Aim of the task
Gather every line of the listing below that contains the word "bench" and copy each of those lines in full.
>>
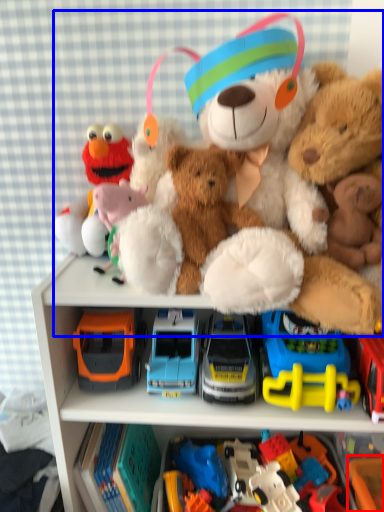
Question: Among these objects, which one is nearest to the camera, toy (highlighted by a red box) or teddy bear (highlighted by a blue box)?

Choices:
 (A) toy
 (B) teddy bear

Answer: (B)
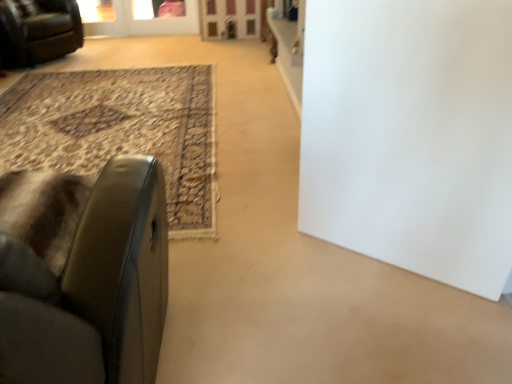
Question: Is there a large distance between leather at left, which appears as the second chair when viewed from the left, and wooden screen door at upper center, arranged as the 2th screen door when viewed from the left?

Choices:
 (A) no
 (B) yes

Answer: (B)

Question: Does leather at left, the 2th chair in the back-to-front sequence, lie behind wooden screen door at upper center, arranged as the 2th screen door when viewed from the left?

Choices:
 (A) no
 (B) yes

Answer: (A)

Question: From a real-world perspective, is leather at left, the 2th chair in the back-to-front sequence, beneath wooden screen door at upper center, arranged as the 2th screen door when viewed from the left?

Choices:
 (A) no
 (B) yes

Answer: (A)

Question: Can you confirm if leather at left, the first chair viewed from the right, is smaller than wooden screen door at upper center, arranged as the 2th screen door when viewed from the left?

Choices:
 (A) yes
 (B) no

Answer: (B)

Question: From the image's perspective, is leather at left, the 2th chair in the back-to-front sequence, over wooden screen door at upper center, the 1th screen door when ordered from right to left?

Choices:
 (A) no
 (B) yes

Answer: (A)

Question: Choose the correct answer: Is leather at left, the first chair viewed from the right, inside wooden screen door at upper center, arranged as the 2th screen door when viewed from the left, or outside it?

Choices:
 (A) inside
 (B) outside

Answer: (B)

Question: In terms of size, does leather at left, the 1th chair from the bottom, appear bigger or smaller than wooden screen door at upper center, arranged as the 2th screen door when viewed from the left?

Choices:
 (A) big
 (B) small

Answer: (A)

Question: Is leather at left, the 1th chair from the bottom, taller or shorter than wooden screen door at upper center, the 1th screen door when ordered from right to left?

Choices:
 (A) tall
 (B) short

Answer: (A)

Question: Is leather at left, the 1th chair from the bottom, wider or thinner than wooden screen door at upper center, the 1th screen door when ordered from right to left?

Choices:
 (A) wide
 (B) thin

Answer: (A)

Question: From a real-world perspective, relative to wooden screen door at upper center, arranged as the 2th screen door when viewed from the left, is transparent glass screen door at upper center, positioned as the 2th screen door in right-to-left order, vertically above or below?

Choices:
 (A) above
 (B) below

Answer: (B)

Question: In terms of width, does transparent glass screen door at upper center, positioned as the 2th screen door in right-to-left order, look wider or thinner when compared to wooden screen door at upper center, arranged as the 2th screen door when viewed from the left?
<<
>>
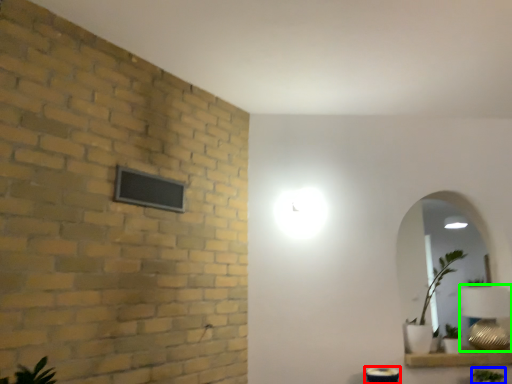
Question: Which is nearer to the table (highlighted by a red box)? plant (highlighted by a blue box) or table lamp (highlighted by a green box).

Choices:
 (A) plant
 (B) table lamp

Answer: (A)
<<
>>
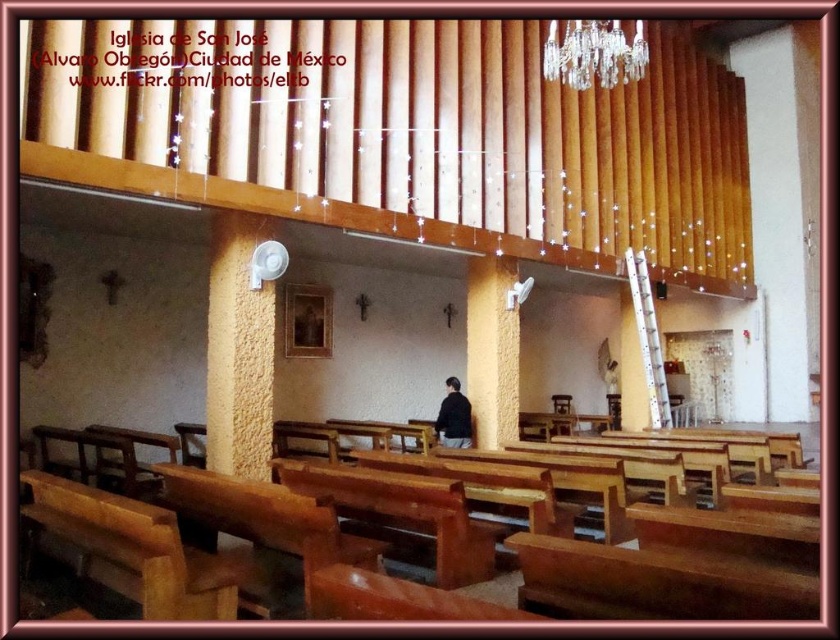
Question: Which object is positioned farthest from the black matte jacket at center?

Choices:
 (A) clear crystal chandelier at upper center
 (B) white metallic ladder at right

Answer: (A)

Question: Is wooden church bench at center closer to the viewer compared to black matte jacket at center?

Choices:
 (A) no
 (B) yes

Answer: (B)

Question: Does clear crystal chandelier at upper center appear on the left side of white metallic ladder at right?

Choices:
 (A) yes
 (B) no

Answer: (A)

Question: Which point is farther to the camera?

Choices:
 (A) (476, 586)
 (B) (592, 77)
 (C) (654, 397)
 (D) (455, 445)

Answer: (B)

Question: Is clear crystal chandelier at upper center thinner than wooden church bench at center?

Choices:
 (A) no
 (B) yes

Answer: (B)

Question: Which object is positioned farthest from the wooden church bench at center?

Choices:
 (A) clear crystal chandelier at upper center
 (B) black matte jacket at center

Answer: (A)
<<
Worked solution
Question: Is wooden church bench at center closer to the viewer compared to black matte jacket at center?
Question: Is clear crystal chandelier at upper center thinner than wooden church bench at center?
Question: Which object is positioned farthest from the wooden church bench at center?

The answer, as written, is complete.